AIM OF THE EXERCISE =>
Please copy the records below word for word, leaving out the pictures.

[Items listed in a dataset]
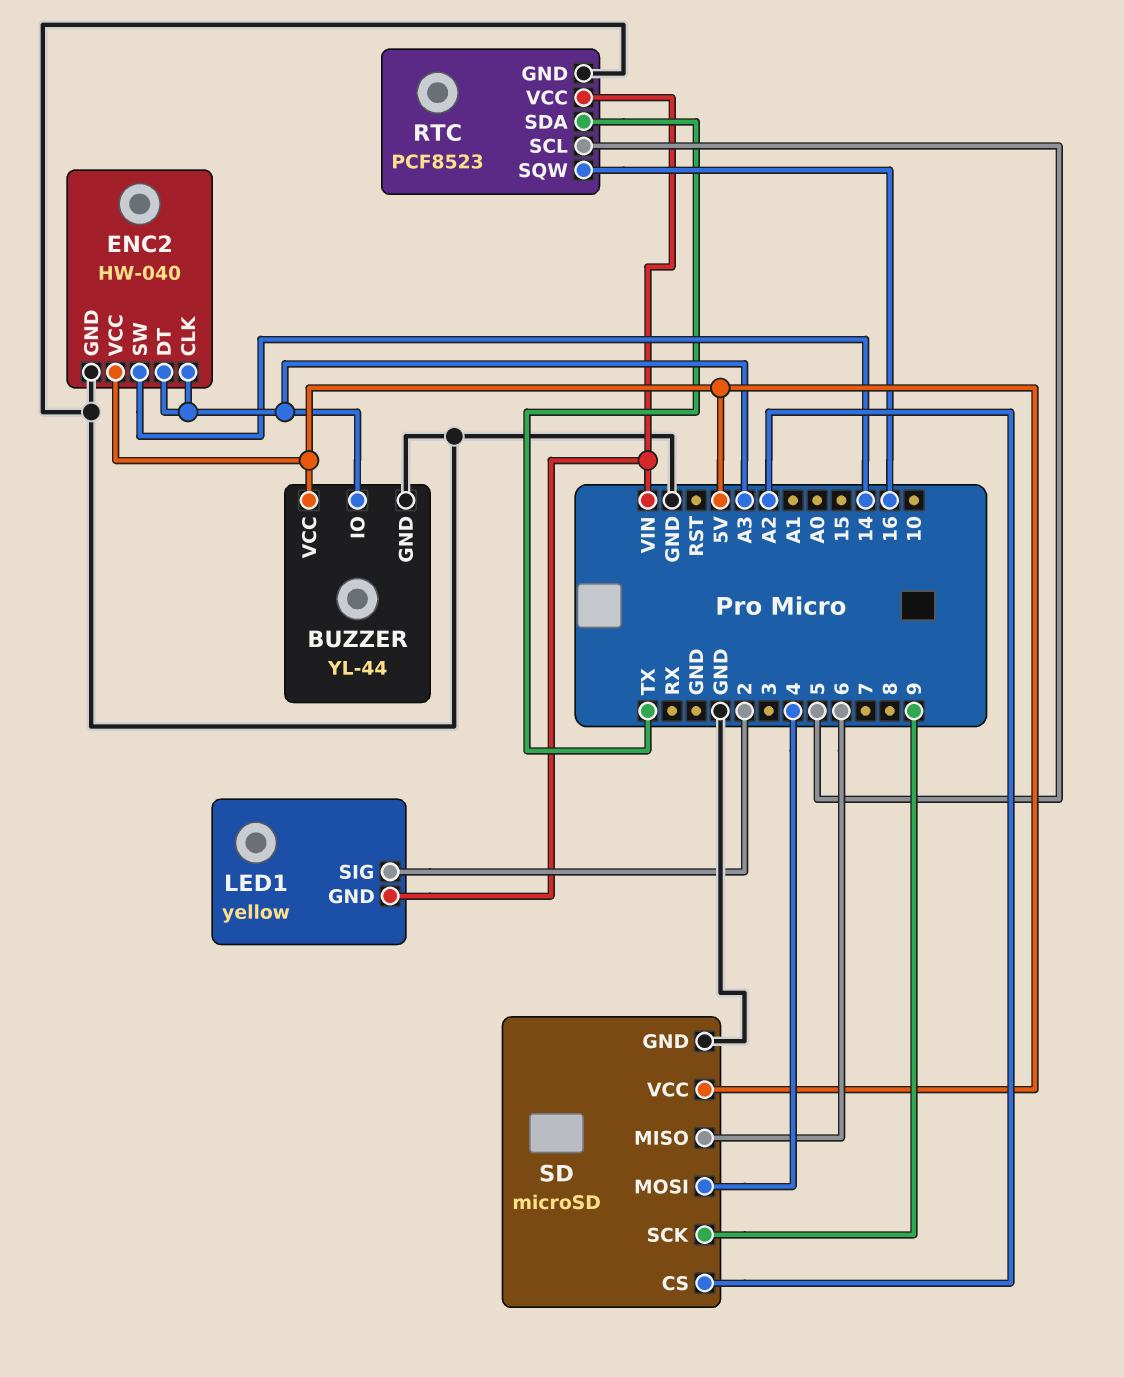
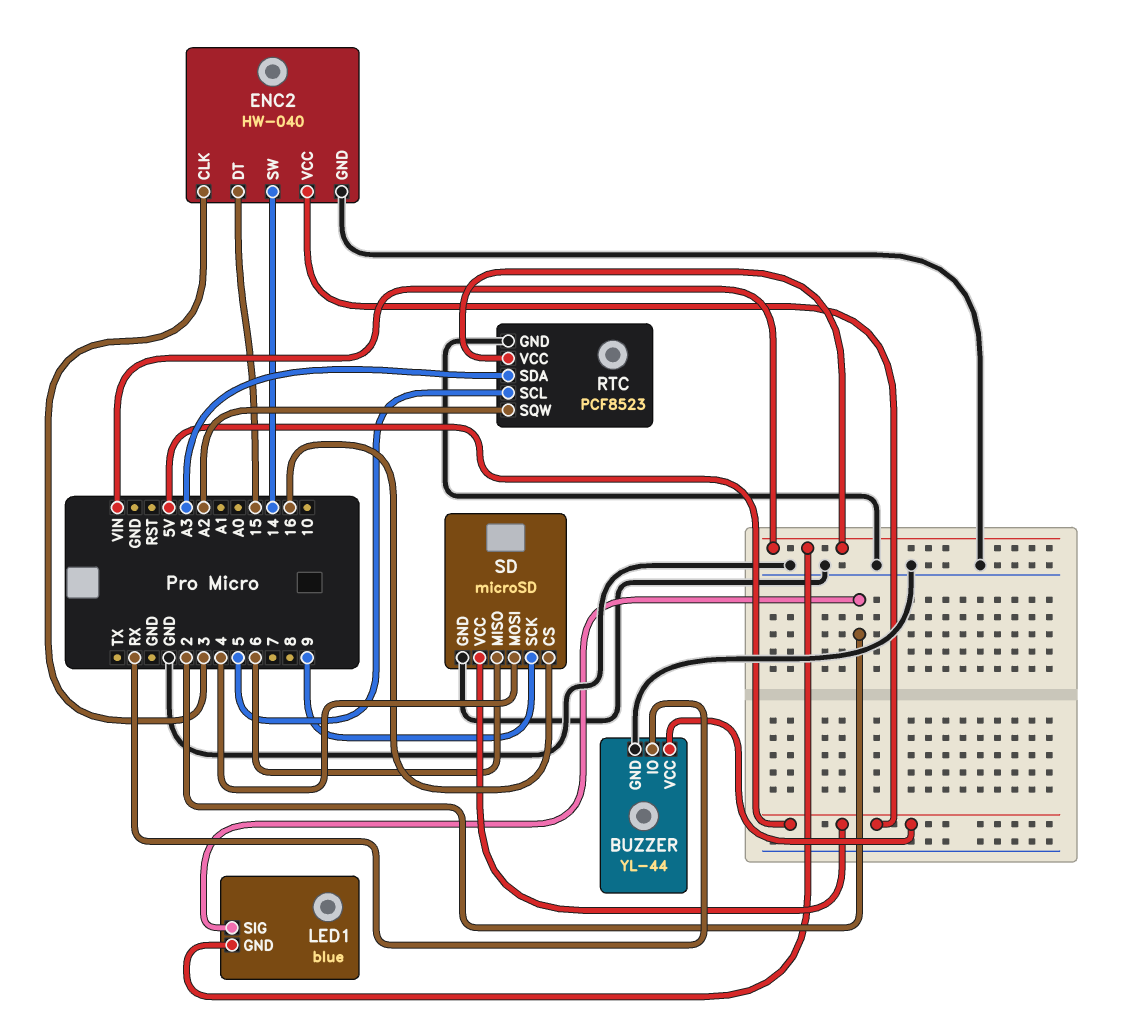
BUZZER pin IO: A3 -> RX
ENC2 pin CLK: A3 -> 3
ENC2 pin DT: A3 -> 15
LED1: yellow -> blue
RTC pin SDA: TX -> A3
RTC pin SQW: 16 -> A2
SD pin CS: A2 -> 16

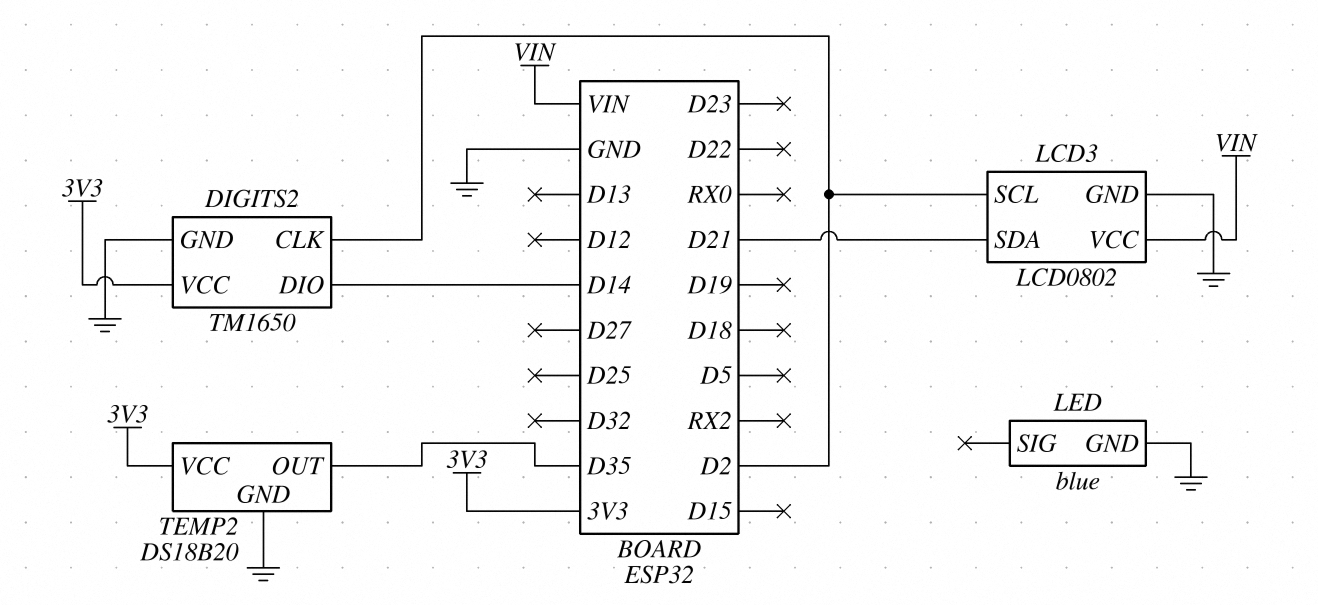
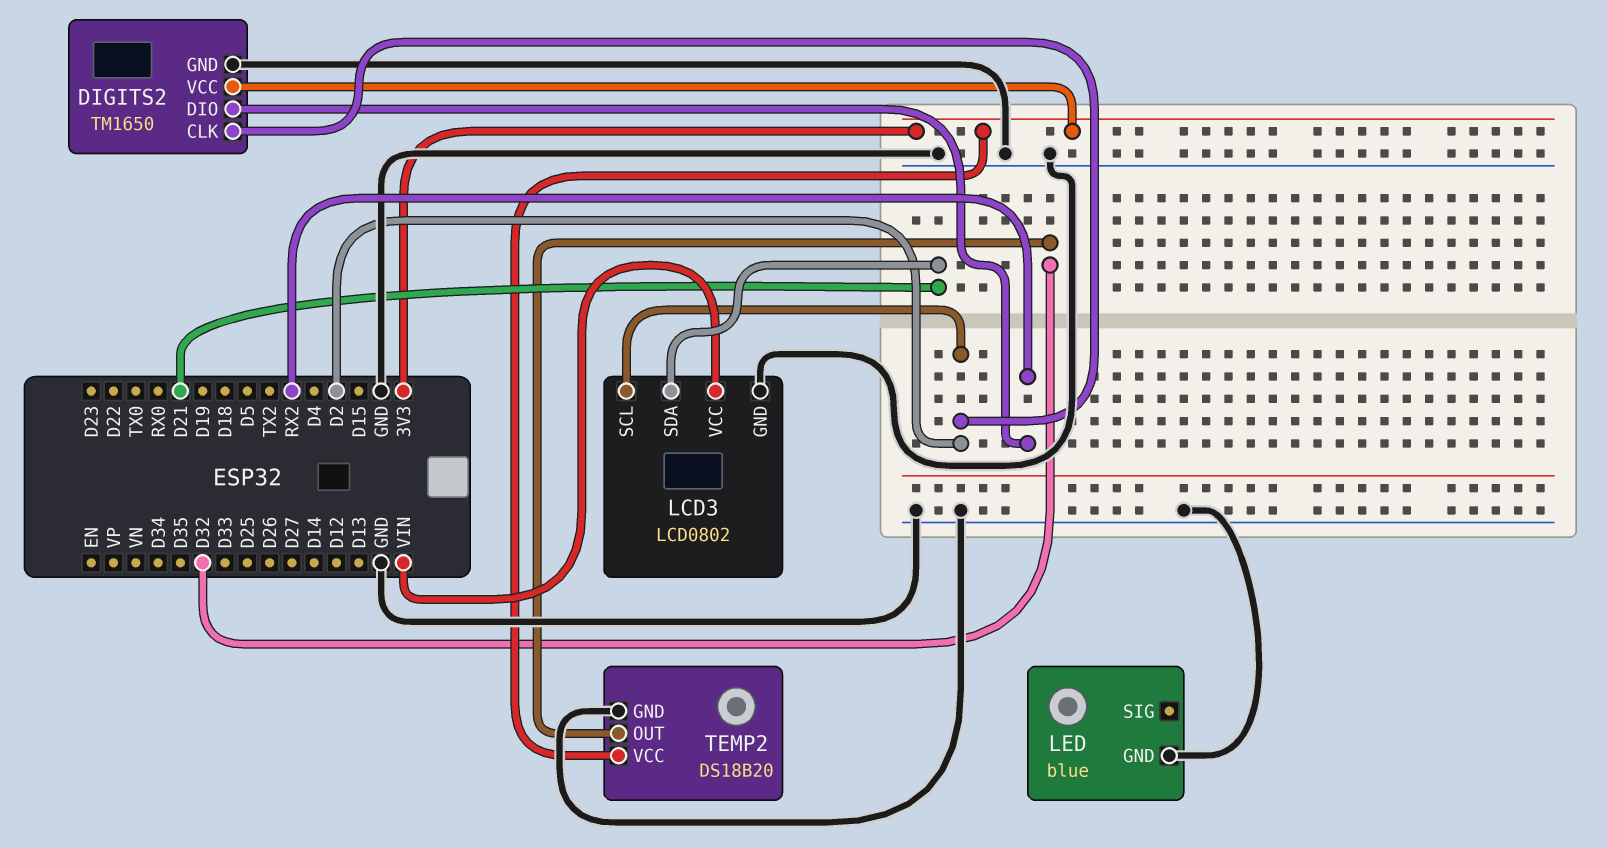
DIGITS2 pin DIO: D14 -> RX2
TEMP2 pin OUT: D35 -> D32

YOUR SOLUTION =>
BUZZER pin IO: A3 -> RX
ENC2 pin CLK: A3 -> 3
ENC2 pin DT: A3 -> 15
LED1: yellow -> blue
RTC pin SDA: TX -> A3
RTC pin SQW: 16 -> A2
SD pin CS: A2 -> 16

DIGITS2 pin DIO: D14 -> RX2
TEMP2 pin OUT: D35 -> D32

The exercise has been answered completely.